EXCERPTED DATA Block Start
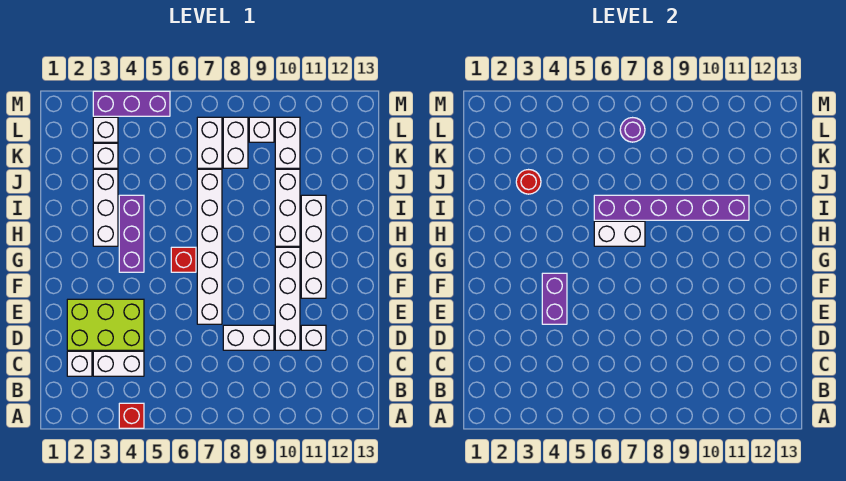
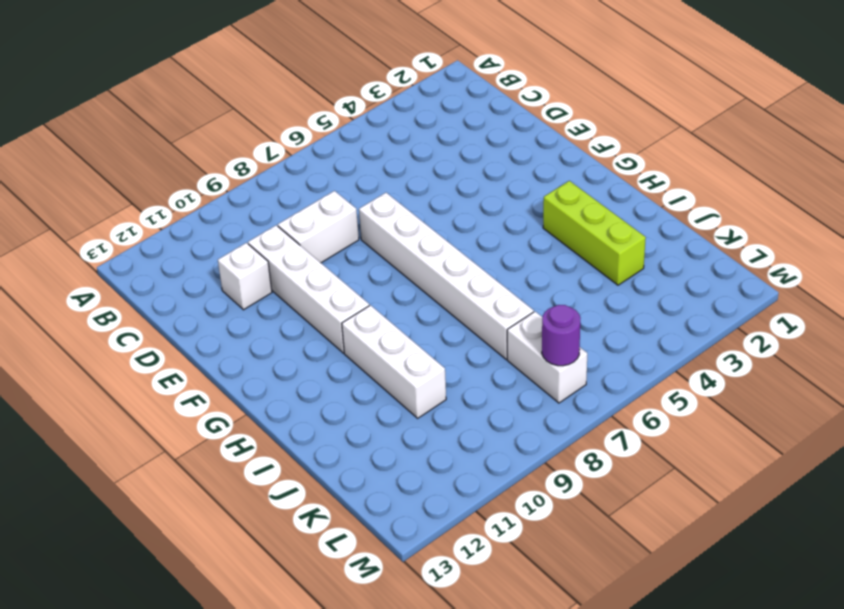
lime 1x3 brick [543,181,646,285] -> white 1x3 brick [93,169,118,246]
none -> red 1x1 brick [119,403,144,428]
none -> white 1x1 brick [67,351,92,376]
none -> white 1x2 brick [93,351,144,376]

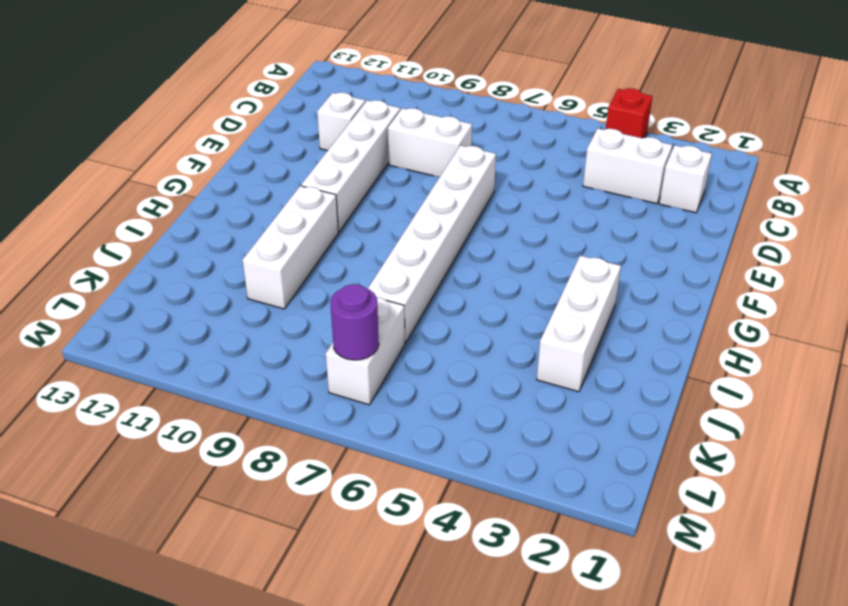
none -> lime 2x3 brick [67,299,144,350]
none -> white 1x4 brick [301,195,326,298]
none -> purple 1x3 brick [119,195,144,272]

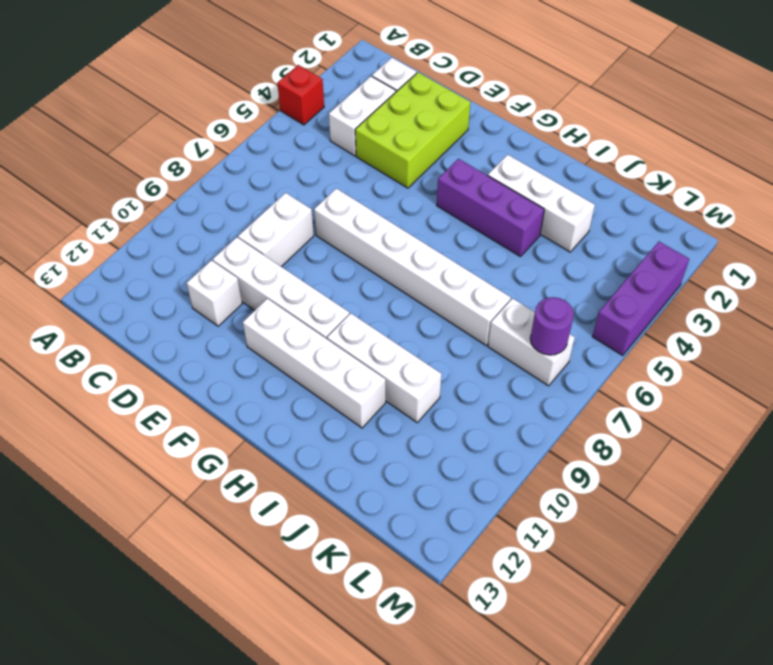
none -> red 1x1 brick [171,247,196,272]
none -> white 1x1 brick [93,143,118,168]
none -> white 1x2 brick [223,117,248,168]

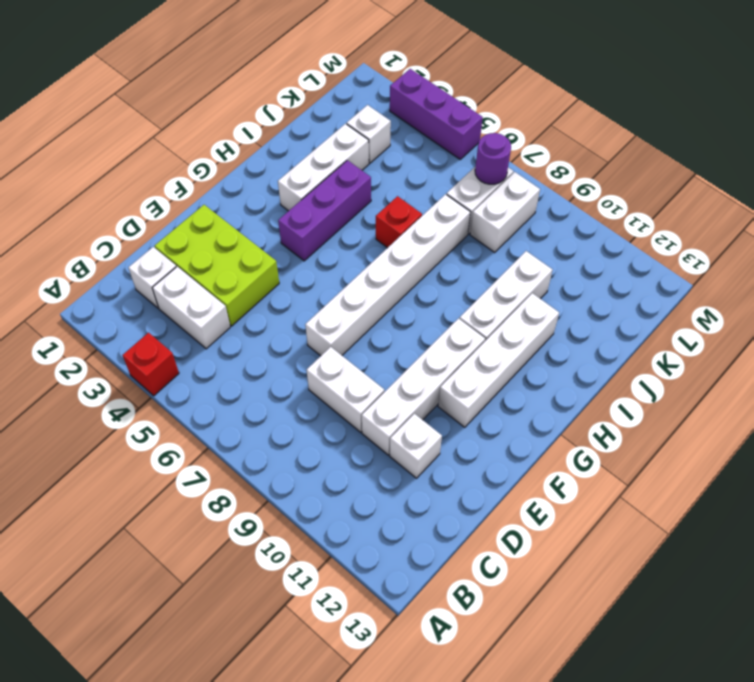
red 1x1 brick [376,196,422,248] -> red 1x1 brick moved to [171,247,196,272]
none -> white 1x2 brick [275,117,300,168]
none -> white 1x1 brick [93,117,118,142]
none -> white 1x1 brick [249,117,274,142]

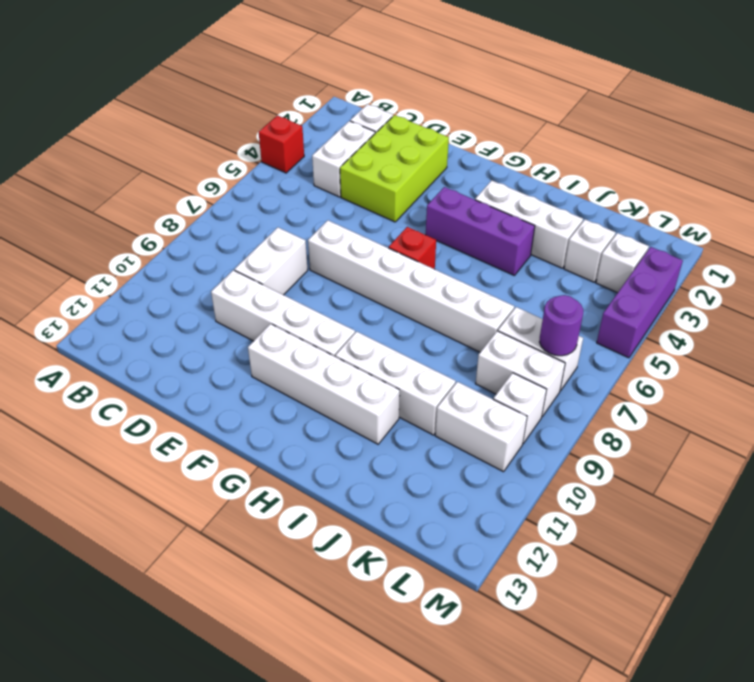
none -> white 1x1 brick [301,325,326,350]
none -> purple 1x2 brick [542,273,567,324]
none -> white 1x2 brick [594,221,645,246]

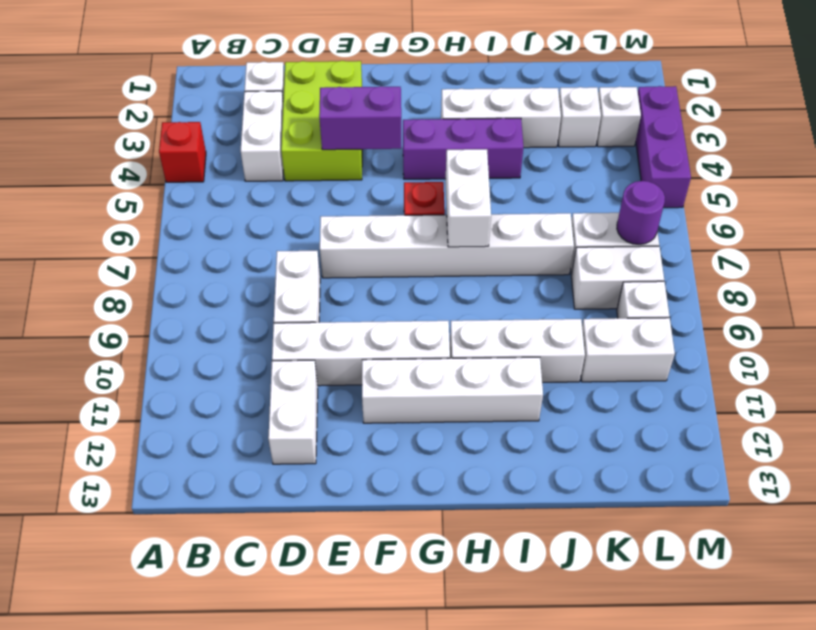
white 1x2 brick [268,360,318,464] -> white 1x1 brick [301,325,326,350]
none -> purple 1x6 brick [594,195,749,220]
none -> red 1x1 round brick [516,170,541,194]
EXCERPTED DATA Block End
> EXERCISE OBJECTIVE
Transcribe every entry word for word, but omit the pictures.

> YOUR SOLUTION
lime 1x3 brick [543,181,646,285] -> white 1x3 brick [93,169,118,246]
none -> red 1x1 brick [119,403,144,428]
none -> white 1x1 brick [67,351,92,376]
none -> white 1x2 brick [93,351,144,376]

none -> lime 2x3 brick [67,299,144,350]
none -> white 1x4 brick [301,195,326,298]
none -> purple 1x3 brick [119,195,144,272]

none -> red 1x1 brick [171,247,196,272]
none -> white 1x1 brick [93,143,118,168]
none -> white 1x2 brick [223,117,248,168]

red 1x1 brick [376,196,422,248] -> red 1x1 brick moved to [171,247,196,272]
none -> white 1x2 brick [275,117,300,168]
none -> white 1x1 brick [93,117,118,142]
none -> white 1x1 brick [249,117,274,142]

none -> white 1x1 brick [301,325,326,350]
none -> purple 1x2 brick [542,273,567,324]
none -> white 1x2 brick [594,221,645,246]

white 1x2 brick [268,360,318,464] -> white 1x1 brick [301,325,326,350]
none -> purple 1x6 brick [594,195,749,220]
none -> red 1x1 round brick [516,170,541,194]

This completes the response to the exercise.